ACTIVITY
Starting with the line that holds "DIGITS pin DIO: D1 -> D2", reproduce each line through the last one of the data, exactly as written. Pictures are not copied.

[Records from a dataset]
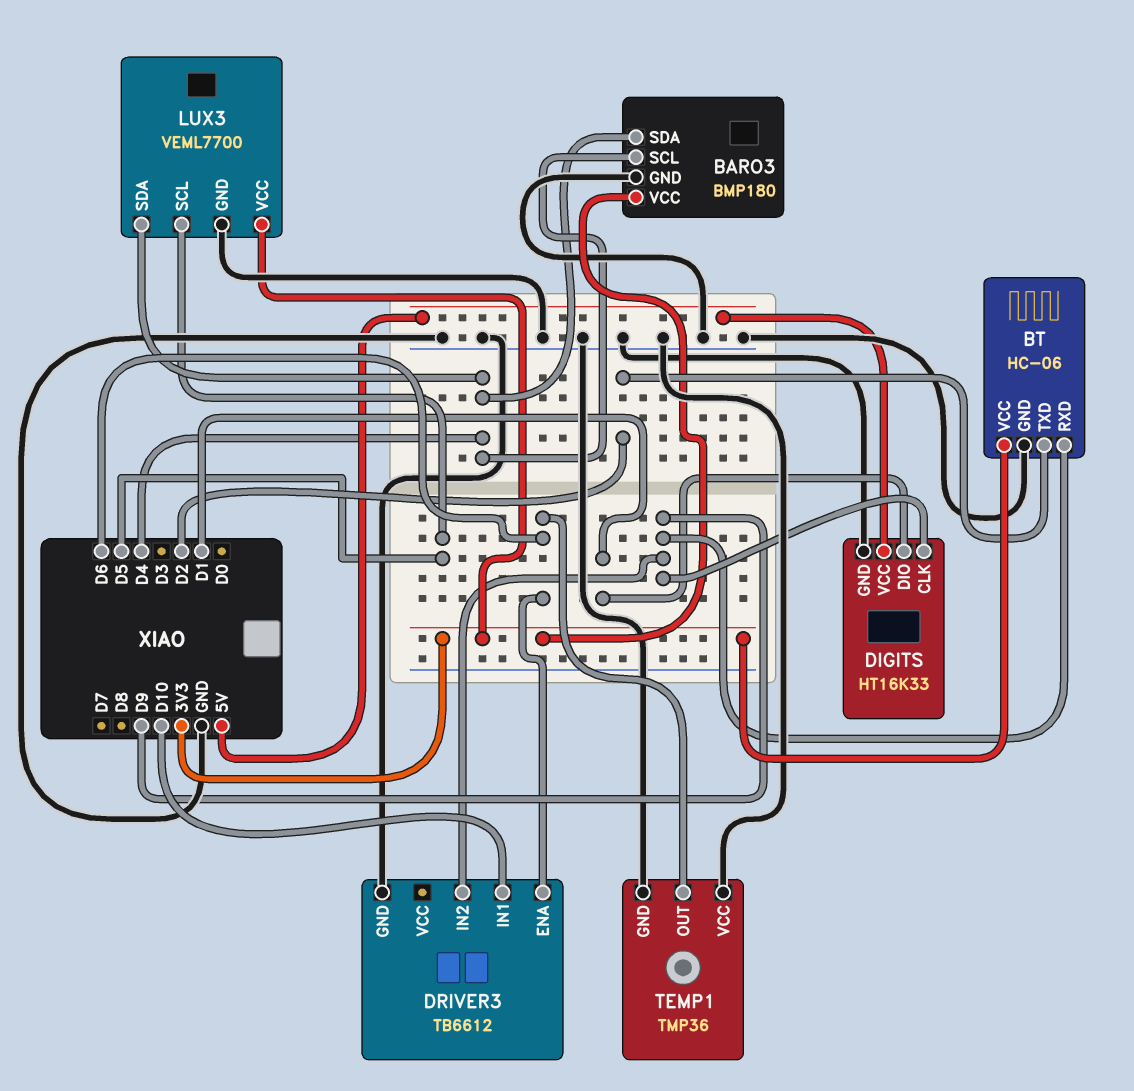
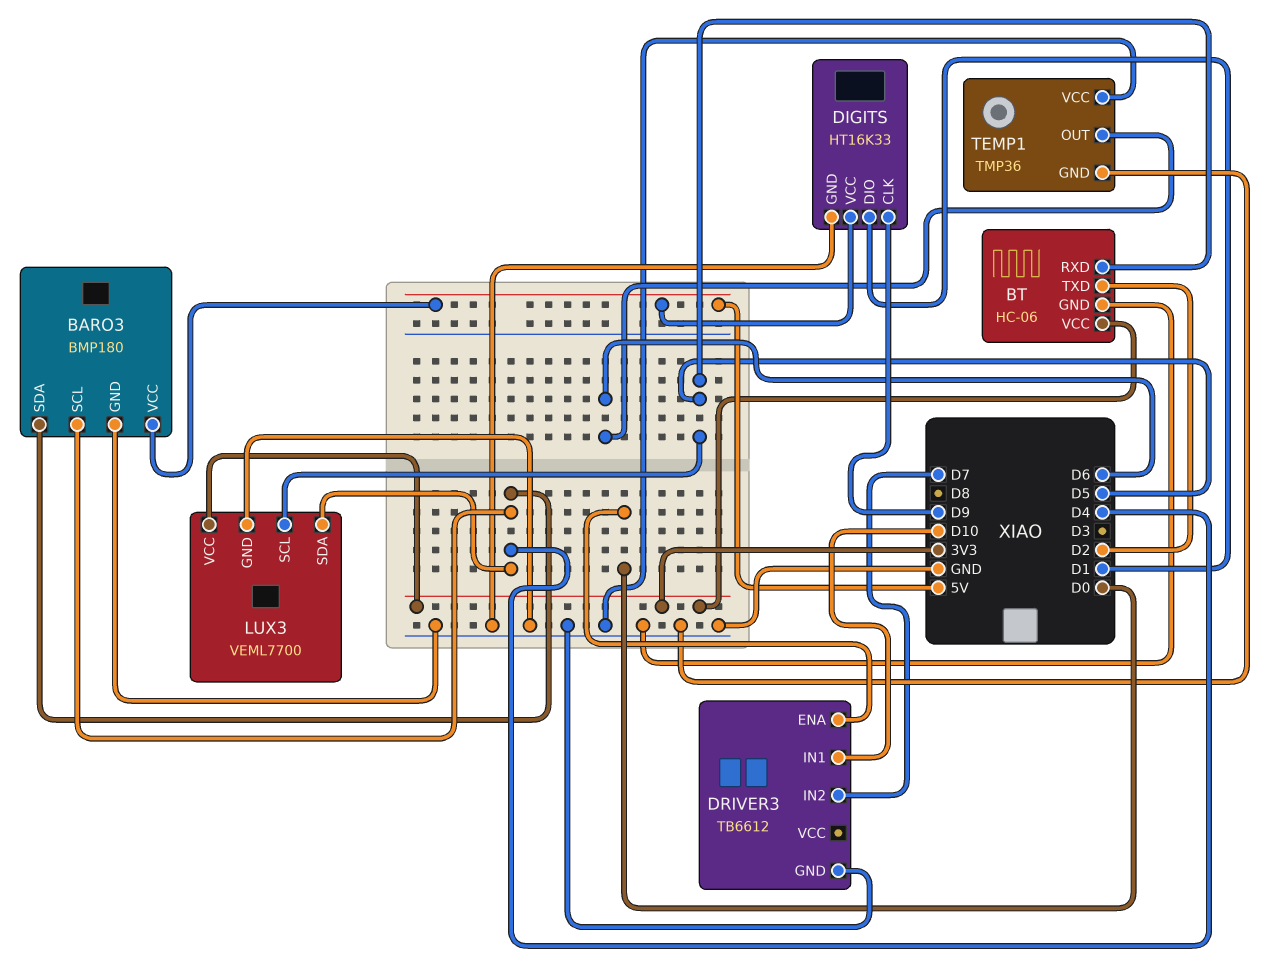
BARO3 pin VCC: 3V3 -> 5V
BT pin RXD: D9 -> D5
DRIVER3 pin ENA: D6 -> D0
DRIVER3 pin IN2: D9 -> D7

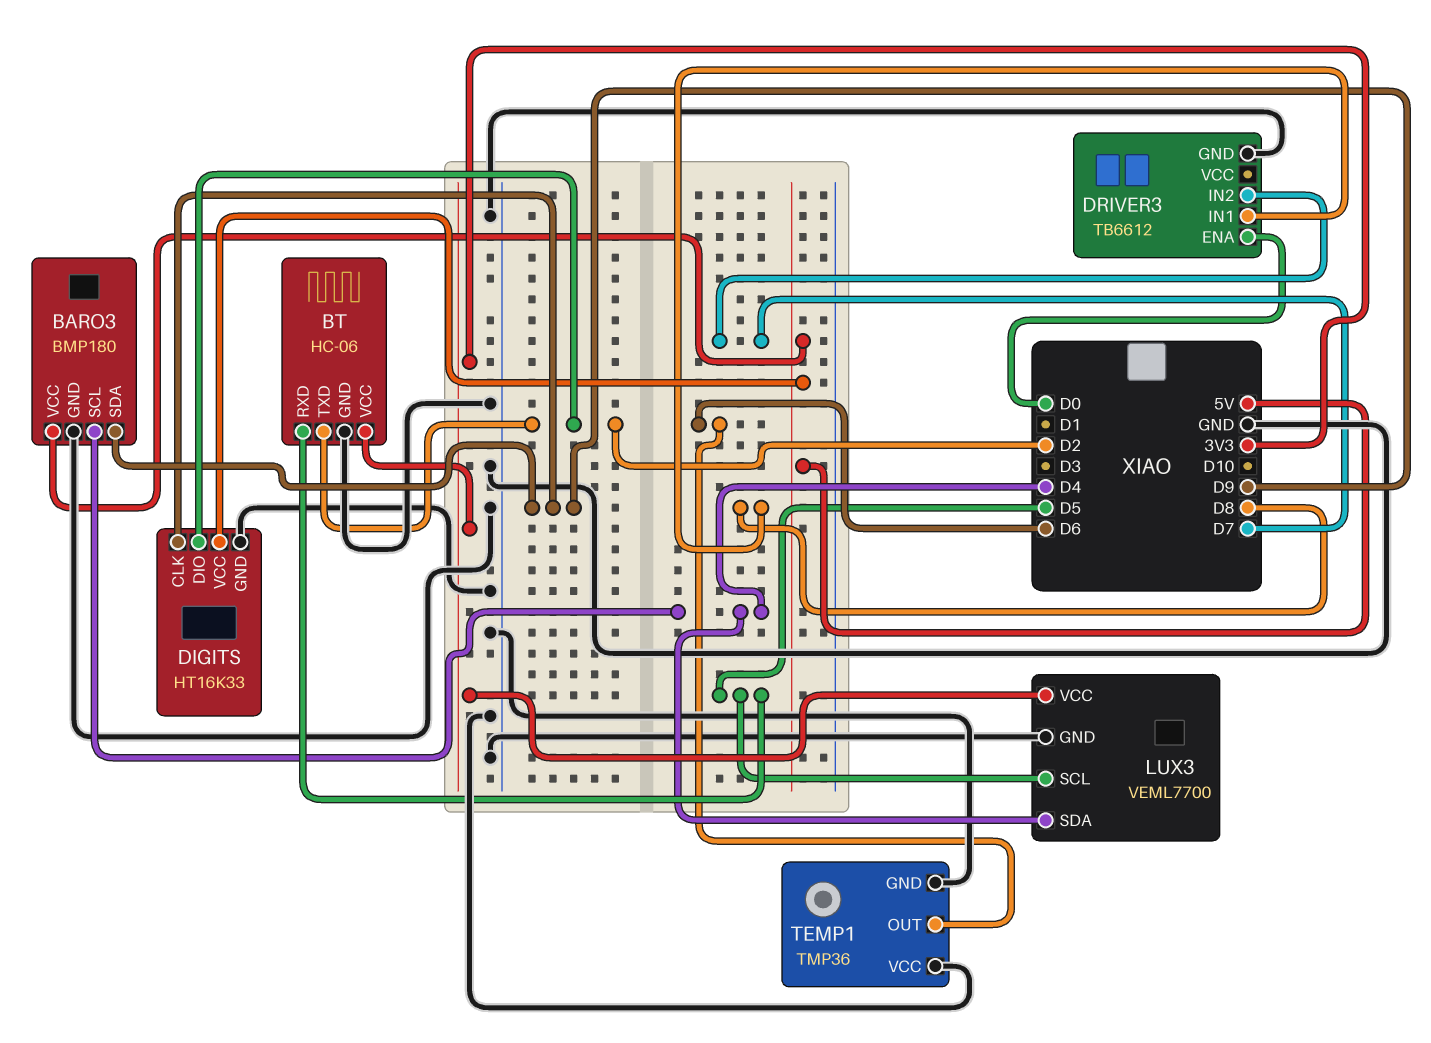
BARO3 pin SDA: D4 -> D9
DIGITS pin DIO: D1 -> D2
DRIVER3 pin IN1: D10 -> D8

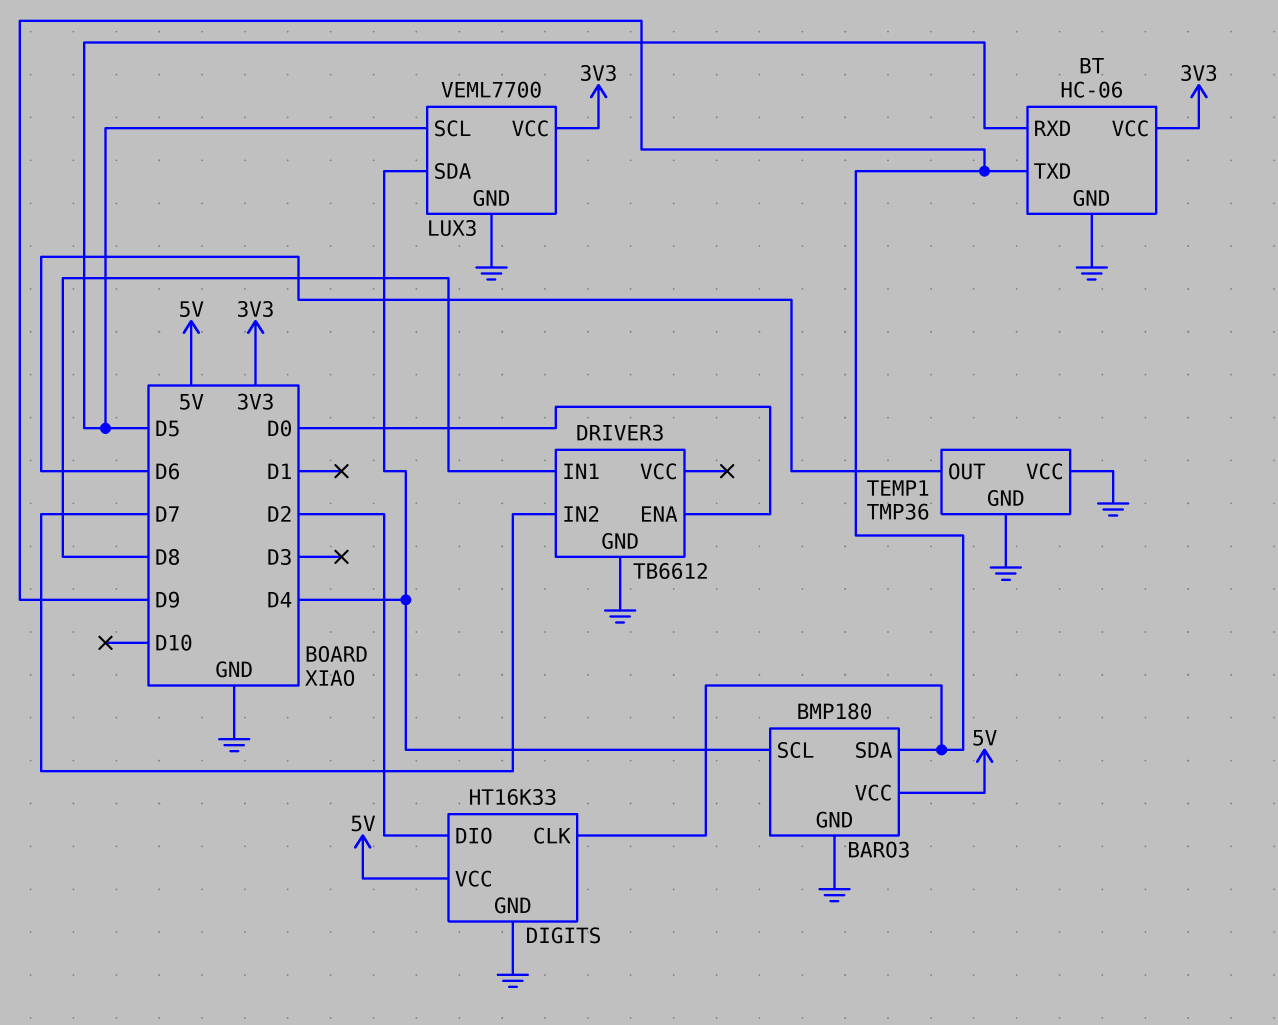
BT pin TXD: D2 -> D9

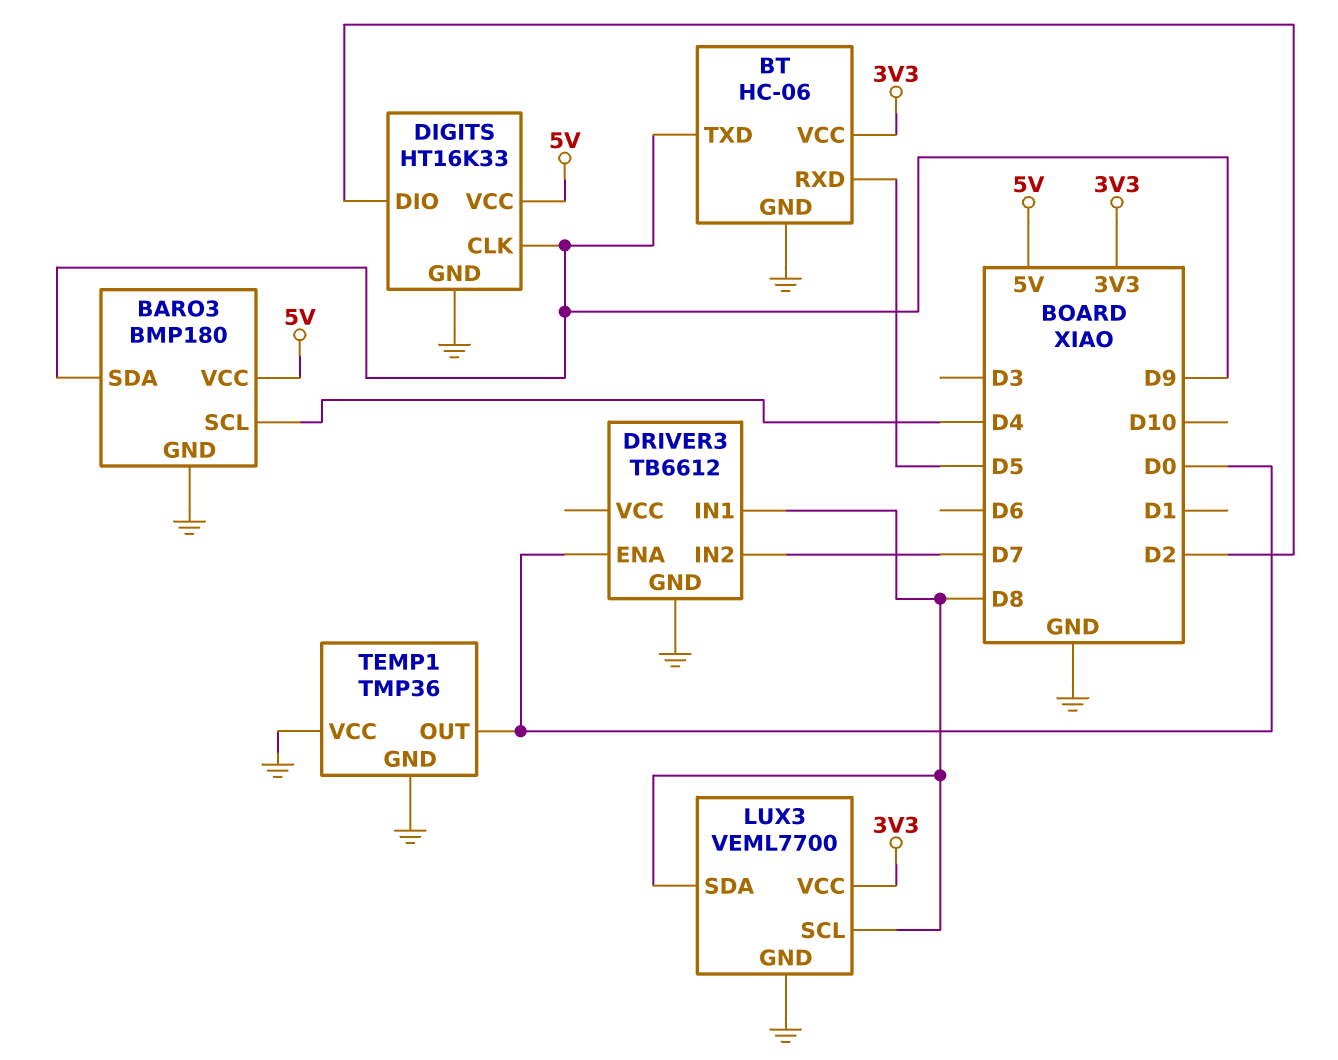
LUX3 pin SCL: D5 -> D8
LUX3 pin SDA: D4 -> D8
TEMP1 pin OUT: D6 -> D0

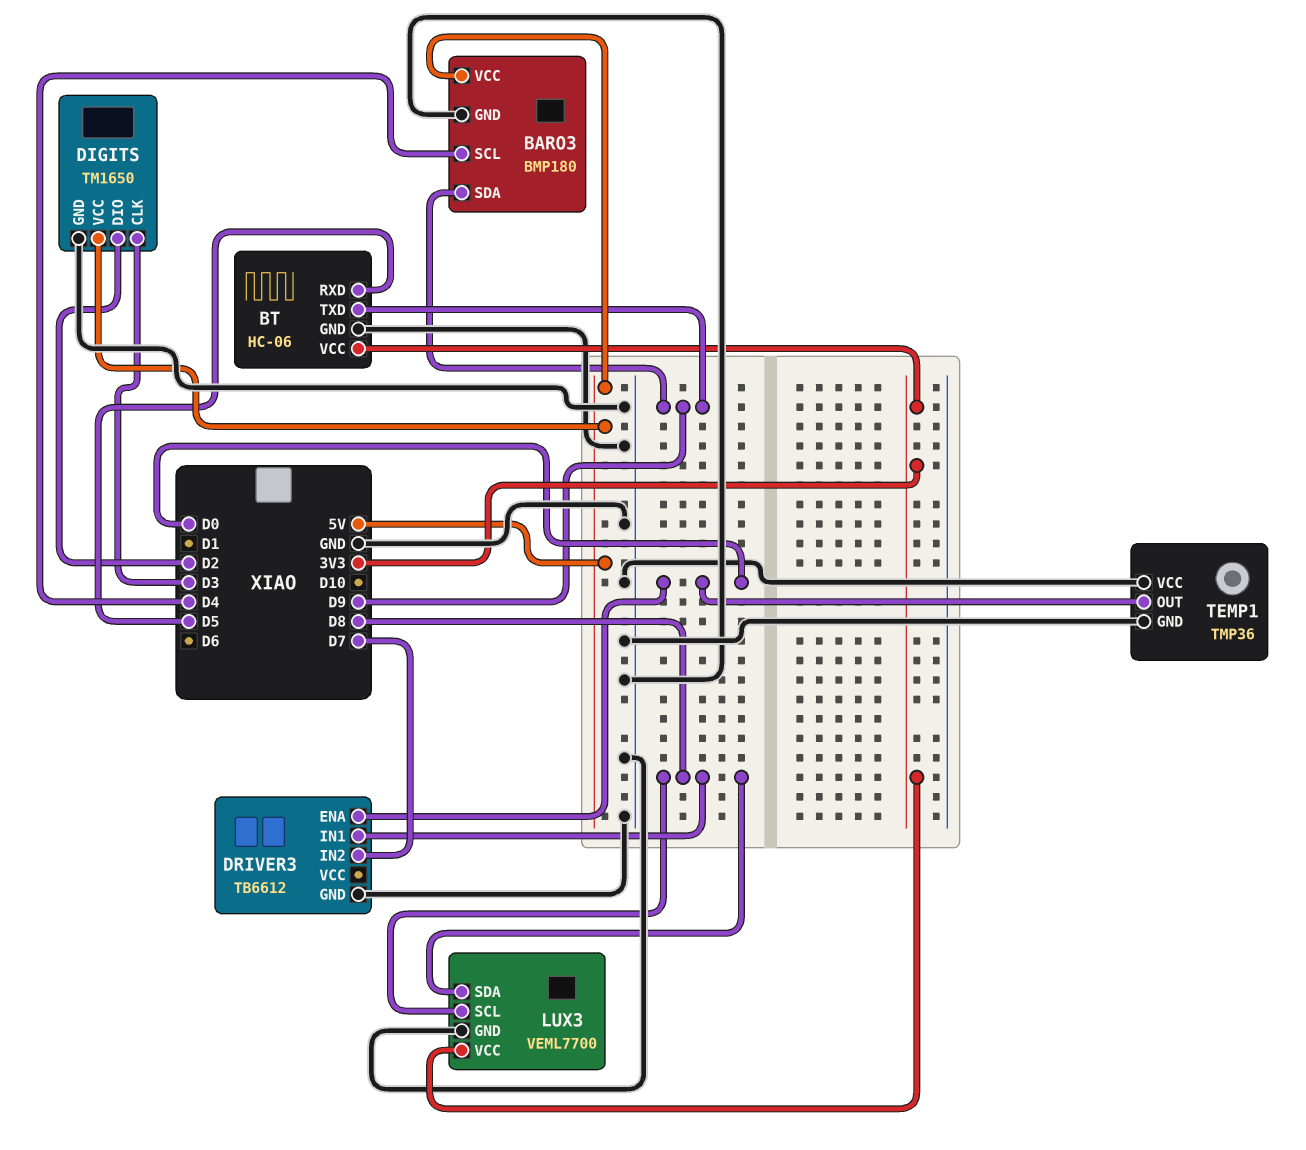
DIGITS: HT16K33 -> TM1650
DIGITS pin CLK: D9 -> D3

PROBLEM SOLUTION
DIGITS pin DIO: D1 -> D2
DRIVER3 pin IN1: D10 -> D8

BT pin TXD: D2 -> D9

LUX3 pin SCL: D5 -> D8
LUX3 pin SDA: D4 -> D8
TEMP1 pin OUT: D6 -> D0

DIGITS: HT16K33 -> TM1650
DIGITS pin CLK: D9 -> D3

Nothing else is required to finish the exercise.